» SOURCE DATA
Segment Open

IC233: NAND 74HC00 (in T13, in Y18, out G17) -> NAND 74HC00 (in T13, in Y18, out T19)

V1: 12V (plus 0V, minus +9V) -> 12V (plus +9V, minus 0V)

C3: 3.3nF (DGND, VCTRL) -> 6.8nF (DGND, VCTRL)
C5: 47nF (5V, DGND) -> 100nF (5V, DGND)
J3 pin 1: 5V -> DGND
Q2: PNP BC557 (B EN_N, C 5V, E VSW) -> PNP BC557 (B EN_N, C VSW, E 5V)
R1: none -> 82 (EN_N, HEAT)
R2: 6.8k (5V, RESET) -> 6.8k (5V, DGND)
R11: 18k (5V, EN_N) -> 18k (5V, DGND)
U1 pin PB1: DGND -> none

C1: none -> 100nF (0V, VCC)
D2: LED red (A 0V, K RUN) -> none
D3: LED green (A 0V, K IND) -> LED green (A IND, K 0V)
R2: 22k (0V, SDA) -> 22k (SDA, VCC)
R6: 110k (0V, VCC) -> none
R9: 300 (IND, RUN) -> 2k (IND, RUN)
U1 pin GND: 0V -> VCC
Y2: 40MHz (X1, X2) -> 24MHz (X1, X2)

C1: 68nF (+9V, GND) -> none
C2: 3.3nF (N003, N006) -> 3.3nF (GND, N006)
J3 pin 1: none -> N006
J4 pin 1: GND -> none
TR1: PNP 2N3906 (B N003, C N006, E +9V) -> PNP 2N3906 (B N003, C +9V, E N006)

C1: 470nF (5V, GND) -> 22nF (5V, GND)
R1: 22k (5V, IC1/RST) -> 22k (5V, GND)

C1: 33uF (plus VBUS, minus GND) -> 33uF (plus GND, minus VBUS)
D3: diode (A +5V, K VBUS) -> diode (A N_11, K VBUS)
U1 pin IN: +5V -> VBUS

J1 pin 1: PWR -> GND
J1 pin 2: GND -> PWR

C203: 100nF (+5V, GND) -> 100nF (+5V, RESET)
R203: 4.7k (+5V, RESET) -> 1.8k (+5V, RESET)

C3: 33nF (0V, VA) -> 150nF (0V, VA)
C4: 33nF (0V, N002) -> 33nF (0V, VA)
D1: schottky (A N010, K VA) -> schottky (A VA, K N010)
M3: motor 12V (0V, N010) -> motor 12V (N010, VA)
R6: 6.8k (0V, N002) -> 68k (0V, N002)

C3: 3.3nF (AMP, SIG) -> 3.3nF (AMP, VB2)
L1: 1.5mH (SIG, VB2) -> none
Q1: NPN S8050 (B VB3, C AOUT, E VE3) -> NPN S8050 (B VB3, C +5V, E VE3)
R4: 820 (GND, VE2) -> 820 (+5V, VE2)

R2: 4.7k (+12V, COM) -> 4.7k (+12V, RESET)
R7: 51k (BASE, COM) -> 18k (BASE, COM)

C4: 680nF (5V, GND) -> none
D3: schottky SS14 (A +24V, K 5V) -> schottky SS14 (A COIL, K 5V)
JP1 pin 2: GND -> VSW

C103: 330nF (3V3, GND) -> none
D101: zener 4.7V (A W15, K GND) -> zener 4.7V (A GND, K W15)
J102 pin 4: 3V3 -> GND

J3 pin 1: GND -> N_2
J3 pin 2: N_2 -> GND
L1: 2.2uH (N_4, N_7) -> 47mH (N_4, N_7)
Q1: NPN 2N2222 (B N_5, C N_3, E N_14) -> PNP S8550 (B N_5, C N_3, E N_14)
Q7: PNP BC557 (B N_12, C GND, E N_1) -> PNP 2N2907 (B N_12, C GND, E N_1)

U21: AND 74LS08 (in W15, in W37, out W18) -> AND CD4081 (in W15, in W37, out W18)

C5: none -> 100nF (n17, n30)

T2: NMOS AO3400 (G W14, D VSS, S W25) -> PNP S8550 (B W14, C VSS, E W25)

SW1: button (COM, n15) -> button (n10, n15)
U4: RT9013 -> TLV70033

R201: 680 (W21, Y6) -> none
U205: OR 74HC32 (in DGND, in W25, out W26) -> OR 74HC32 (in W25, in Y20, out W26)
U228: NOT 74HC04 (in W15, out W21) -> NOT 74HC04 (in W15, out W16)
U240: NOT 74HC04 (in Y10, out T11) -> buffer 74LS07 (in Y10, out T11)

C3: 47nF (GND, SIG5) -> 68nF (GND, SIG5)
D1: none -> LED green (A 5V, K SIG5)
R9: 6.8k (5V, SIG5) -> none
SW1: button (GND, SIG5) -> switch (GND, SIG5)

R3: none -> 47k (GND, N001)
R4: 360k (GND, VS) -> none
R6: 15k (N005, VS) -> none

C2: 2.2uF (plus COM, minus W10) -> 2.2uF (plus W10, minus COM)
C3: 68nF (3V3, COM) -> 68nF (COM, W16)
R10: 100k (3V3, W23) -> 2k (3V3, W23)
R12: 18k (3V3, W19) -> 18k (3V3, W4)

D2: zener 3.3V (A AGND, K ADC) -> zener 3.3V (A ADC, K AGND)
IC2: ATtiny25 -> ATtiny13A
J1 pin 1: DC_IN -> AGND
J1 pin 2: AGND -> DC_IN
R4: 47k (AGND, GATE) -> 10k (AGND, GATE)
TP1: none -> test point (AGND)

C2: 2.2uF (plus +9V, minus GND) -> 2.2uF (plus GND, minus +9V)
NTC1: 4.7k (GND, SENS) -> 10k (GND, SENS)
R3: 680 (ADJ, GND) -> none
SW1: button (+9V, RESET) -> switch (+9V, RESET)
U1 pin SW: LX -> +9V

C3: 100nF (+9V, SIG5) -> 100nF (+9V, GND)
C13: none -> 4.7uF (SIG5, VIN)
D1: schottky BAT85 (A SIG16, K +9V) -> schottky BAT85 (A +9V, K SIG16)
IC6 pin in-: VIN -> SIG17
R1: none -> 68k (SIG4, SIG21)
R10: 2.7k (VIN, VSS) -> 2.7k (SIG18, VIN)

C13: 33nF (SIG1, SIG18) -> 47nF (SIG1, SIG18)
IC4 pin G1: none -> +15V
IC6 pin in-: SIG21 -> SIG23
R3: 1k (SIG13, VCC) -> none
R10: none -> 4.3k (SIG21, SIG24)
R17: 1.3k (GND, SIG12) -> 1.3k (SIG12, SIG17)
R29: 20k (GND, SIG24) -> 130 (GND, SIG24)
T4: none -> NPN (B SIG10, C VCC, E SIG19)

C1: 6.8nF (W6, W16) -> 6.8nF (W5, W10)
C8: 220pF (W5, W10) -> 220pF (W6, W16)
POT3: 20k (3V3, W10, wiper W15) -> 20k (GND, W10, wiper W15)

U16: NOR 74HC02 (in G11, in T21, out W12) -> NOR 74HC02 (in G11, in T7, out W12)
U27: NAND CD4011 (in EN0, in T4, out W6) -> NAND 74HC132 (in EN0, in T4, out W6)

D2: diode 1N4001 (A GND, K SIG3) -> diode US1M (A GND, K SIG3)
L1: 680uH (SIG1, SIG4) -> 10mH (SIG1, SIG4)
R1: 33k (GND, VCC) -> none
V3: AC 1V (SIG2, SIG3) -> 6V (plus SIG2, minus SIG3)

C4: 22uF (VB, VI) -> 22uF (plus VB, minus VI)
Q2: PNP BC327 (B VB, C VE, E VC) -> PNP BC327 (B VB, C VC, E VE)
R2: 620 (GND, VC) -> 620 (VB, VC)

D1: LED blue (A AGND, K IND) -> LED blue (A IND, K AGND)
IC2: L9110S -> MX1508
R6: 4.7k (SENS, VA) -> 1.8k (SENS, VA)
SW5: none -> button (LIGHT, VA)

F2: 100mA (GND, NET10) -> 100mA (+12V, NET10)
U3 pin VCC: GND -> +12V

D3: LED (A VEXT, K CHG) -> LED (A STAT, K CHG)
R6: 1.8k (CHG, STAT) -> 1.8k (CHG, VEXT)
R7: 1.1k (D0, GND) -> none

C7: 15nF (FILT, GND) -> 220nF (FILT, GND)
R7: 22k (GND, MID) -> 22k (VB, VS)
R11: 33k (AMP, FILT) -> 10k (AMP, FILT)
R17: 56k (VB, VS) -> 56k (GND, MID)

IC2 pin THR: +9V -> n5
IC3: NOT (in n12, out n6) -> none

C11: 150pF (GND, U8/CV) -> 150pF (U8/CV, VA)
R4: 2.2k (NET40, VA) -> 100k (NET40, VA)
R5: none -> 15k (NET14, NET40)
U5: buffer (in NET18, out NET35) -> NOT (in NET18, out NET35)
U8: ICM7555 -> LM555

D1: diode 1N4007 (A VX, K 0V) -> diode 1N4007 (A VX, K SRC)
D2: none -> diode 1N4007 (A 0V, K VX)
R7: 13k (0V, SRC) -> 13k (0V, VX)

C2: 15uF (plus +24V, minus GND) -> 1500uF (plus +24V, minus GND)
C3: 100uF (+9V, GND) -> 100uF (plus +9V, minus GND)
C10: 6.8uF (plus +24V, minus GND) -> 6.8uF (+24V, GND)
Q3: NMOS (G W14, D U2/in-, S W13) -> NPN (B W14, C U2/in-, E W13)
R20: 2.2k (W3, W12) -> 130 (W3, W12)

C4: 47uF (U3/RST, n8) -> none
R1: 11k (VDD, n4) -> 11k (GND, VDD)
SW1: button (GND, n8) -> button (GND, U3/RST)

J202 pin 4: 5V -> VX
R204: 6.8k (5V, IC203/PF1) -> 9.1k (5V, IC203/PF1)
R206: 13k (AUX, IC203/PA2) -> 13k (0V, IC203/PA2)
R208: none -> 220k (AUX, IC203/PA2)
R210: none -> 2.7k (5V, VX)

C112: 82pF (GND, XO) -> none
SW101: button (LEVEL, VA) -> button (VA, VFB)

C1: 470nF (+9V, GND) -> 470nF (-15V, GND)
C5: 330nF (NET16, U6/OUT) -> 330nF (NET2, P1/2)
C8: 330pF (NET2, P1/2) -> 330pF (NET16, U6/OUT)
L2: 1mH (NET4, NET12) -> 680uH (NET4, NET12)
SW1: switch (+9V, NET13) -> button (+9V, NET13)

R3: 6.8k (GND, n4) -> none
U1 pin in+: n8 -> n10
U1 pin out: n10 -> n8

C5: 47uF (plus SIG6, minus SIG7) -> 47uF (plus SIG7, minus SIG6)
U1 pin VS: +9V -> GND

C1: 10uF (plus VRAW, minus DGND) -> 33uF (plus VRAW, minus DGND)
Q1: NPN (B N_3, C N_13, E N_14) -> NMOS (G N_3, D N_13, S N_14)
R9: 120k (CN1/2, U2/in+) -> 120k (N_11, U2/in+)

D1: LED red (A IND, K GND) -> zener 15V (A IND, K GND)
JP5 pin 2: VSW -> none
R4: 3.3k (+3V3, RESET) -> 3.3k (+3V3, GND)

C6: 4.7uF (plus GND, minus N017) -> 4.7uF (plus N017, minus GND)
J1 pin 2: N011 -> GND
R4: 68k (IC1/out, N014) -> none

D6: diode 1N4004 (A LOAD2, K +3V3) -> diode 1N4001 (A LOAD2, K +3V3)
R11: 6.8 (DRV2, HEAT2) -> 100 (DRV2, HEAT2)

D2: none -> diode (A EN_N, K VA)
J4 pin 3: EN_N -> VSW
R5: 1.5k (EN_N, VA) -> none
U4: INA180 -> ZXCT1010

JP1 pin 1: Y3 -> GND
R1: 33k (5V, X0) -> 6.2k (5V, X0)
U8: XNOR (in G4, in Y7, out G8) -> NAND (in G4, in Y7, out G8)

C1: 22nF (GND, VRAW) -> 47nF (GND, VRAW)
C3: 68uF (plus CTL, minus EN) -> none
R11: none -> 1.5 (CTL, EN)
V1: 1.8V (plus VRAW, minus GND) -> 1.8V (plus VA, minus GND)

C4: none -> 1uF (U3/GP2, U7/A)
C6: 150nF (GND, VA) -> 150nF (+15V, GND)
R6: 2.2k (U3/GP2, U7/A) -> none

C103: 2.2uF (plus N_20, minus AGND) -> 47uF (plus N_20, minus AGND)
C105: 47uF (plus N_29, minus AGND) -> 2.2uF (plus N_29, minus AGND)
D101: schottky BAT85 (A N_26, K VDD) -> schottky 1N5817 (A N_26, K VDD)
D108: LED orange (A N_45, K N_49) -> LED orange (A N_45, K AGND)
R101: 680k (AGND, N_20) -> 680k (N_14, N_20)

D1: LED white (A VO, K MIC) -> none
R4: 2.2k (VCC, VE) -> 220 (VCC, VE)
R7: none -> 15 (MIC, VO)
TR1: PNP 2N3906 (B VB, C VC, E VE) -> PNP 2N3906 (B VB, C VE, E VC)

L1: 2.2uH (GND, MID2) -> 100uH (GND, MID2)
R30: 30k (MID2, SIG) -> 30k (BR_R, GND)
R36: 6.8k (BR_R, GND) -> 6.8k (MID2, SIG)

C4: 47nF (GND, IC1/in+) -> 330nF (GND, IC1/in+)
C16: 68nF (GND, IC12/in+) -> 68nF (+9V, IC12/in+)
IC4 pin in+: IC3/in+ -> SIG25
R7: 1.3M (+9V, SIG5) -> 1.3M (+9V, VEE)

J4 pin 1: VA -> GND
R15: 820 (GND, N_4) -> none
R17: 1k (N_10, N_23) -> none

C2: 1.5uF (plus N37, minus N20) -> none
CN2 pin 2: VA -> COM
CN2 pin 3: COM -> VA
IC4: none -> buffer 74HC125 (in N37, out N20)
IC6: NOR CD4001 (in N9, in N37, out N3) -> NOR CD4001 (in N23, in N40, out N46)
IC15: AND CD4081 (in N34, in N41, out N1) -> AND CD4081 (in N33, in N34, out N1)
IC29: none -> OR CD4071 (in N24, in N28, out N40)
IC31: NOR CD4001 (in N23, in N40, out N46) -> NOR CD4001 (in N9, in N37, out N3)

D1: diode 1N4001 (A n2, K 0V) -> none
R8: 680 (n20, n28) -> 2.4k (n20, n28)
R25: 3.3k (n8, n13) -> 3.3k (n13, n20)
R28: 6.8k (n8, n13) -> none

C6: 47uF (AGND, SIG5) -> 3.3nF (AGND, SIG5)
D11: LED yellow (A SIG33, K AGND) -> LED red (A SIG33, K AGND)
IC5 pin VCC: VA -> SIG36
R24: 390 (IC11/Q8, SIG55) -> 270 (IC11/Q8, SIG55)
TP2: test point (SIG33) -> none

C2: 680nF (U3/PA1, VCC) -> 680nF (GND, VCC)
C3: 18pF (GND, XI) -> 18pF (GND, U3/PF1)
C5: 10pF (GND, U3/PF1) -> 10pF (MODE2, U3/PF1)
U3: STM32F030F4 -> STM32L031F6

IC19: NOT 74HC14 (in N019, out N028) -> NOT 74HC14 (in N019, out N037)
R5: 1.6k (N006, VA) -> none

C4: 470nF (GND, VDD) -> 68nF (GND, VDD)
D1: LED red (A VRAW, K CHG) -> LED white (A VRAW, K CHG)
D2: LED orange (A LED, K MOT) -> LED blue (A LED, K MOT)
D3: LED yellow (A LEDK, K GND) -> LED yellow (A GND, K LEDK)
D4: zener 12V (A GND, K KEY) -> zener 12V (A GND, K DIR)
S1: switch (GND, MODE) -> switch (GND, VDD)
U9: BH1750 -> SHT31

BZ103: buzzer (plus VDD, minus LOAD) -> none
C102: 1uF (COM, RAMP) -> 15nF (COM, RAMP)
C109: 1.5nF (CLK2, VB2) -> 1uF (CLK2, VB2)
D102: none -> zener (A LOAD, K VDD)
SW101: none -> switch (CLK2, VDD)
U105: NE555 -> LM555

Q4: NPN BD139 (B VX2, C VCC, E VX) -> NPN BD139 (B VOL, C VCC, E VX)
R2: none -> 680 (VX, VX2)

Segment Closed

» TRY IT
All lines from the one with "U9: BH1750 -> SHT31" to the end of the material above should be copied exactly, both ends included, and nothing else.

» RESPONSE BELOW
U9: BH1750 -> SHT31

BZ103: buzzer (plus VDD, minus LOAD) -> none
C102: 1uF (COM, RAMP) -> 15nF (COM, RAMP)
C109: 1.5nF (CLK2, VB2) -> 1uF (CLK2, VB2)
D102: none -> zener (A LOAD, K VDD)
SW101: none -> switch (CLK2, VDD)
U105: NE555 -> LM555

Q4: NPN BD139 (B VX2, C VCC, E VX) -> NPN BD139 (B VOL, C VCC, E VX)
R2: none -> 680 (VX, VX2)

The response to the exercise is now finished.